▶ _Assignment_: Present each line of the entries below that holds the word "none".

▶ _Information given_:
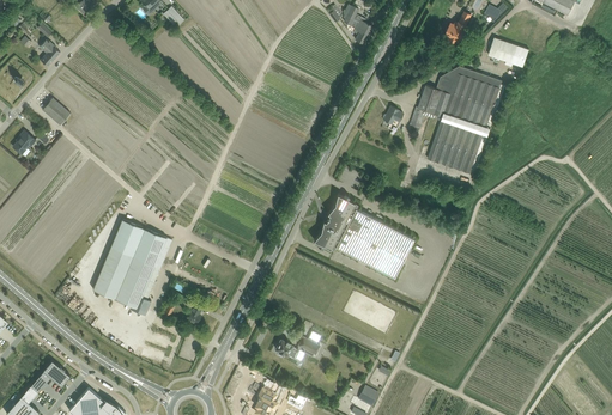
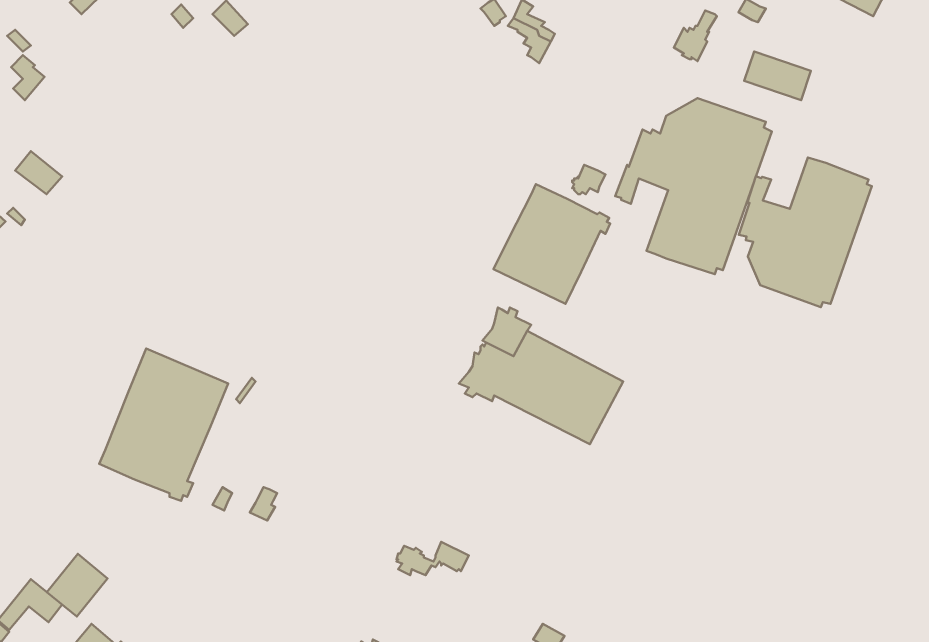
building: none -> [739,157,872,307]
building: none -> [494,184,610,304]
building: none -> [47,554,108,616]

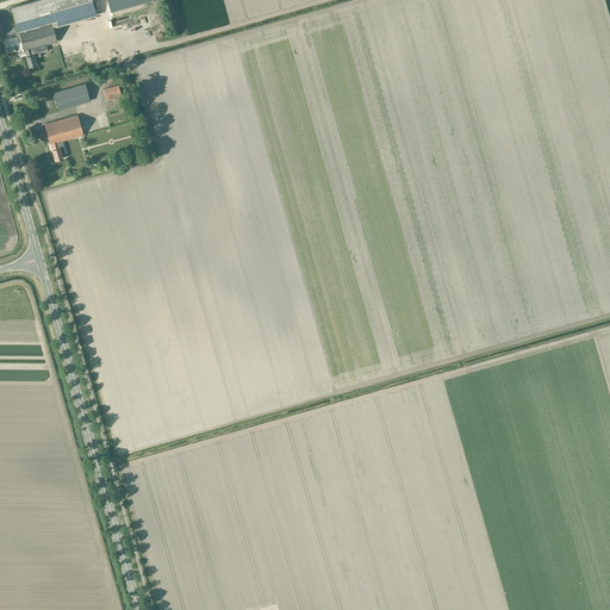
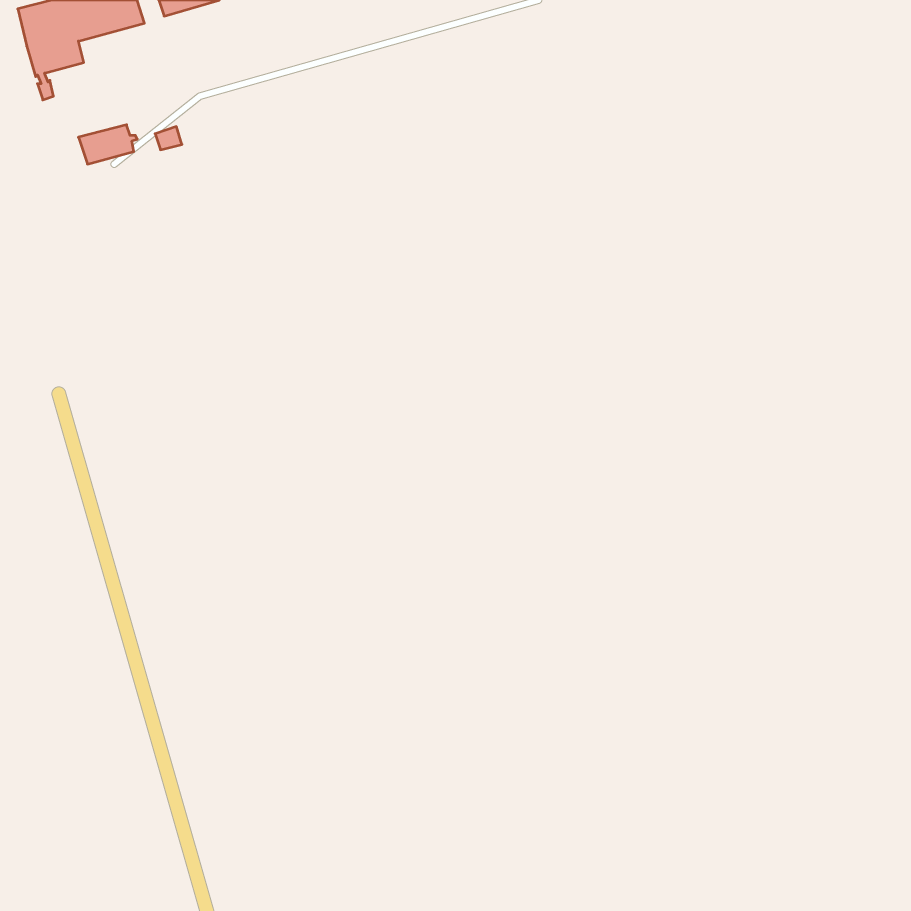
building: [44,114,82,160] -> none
==
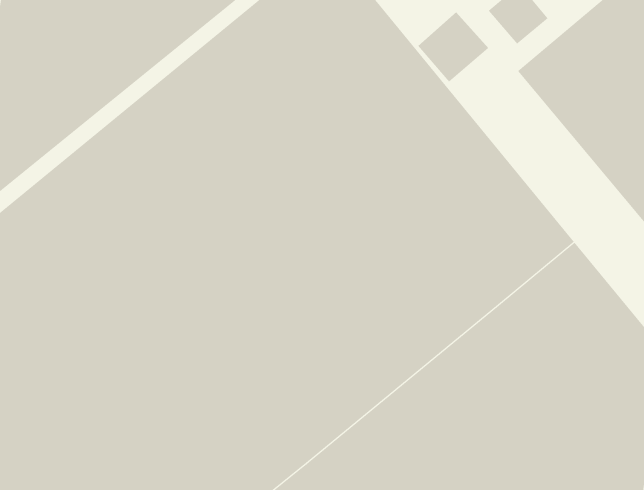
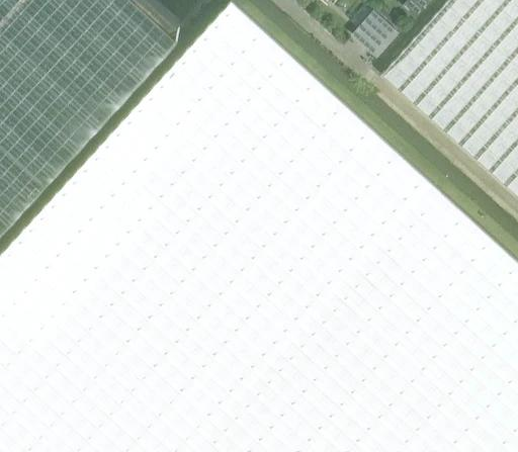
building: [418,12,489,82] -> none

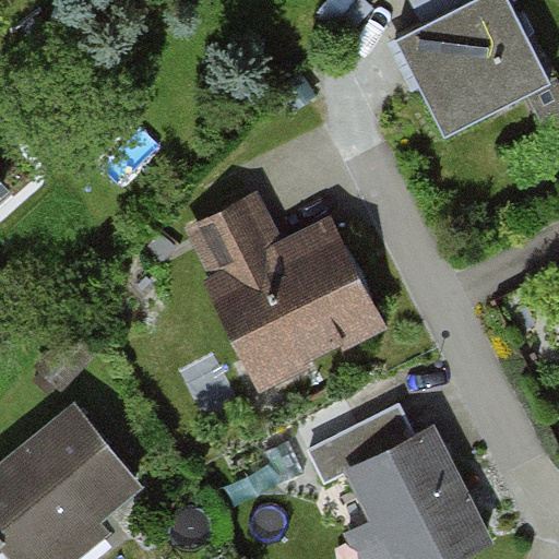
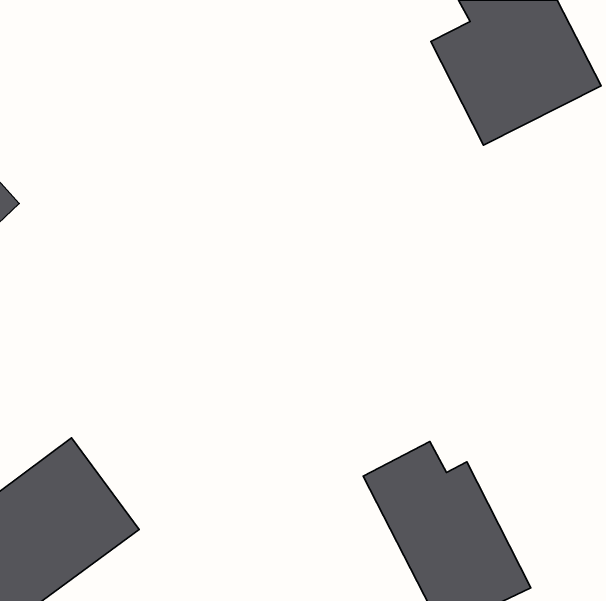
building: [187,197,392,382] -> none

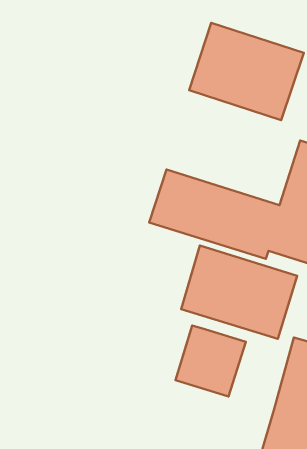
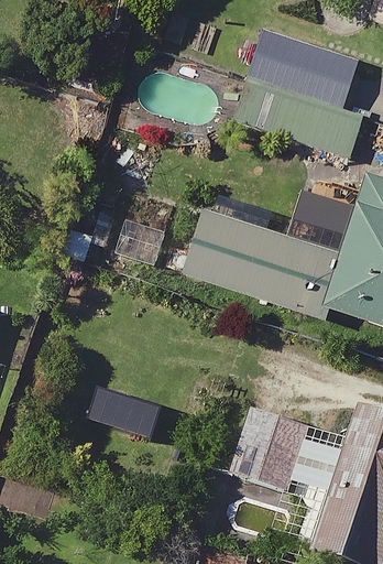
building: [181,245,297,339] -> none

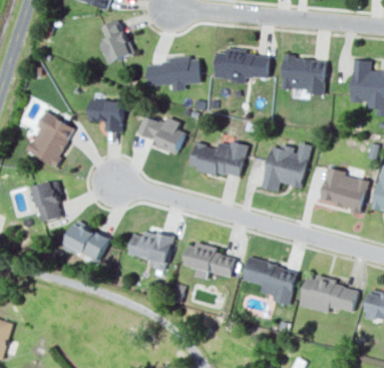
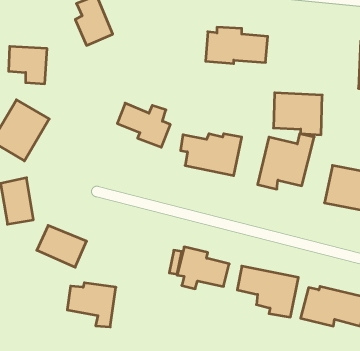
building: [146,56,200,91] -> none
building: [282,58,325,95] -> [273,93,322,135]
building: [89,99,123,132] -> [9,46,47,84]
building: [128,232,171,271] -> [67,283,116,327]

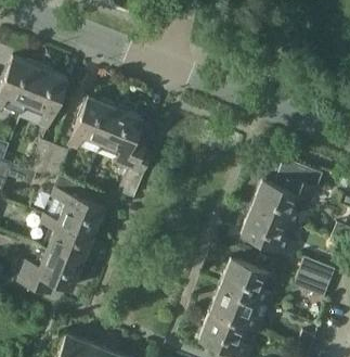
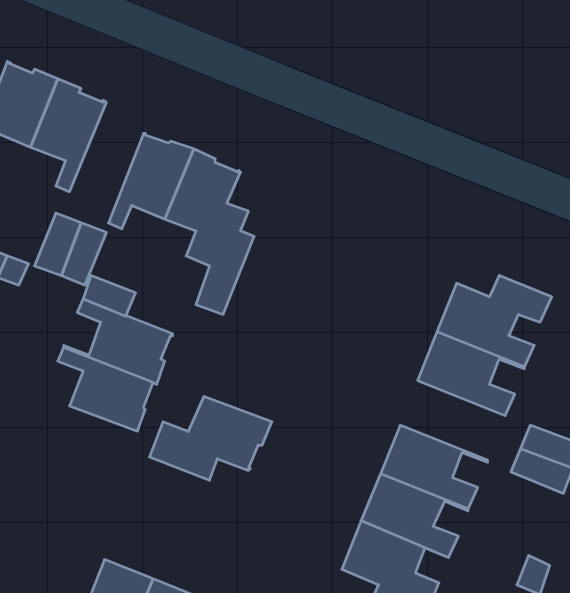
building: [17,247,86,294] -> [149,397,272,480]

▶ _Task output_:
building: none -> [739,157,872,307]
building: none -> [494,184,610,304]
building: none -> [47,554,108,616]
building: [44,114,82,160] -> none
building: [418,12,489,82] -> none
building: [187,197,392,382] -> none
building: [181,245,297,339] -> none
building: [146,56,200,91] -> none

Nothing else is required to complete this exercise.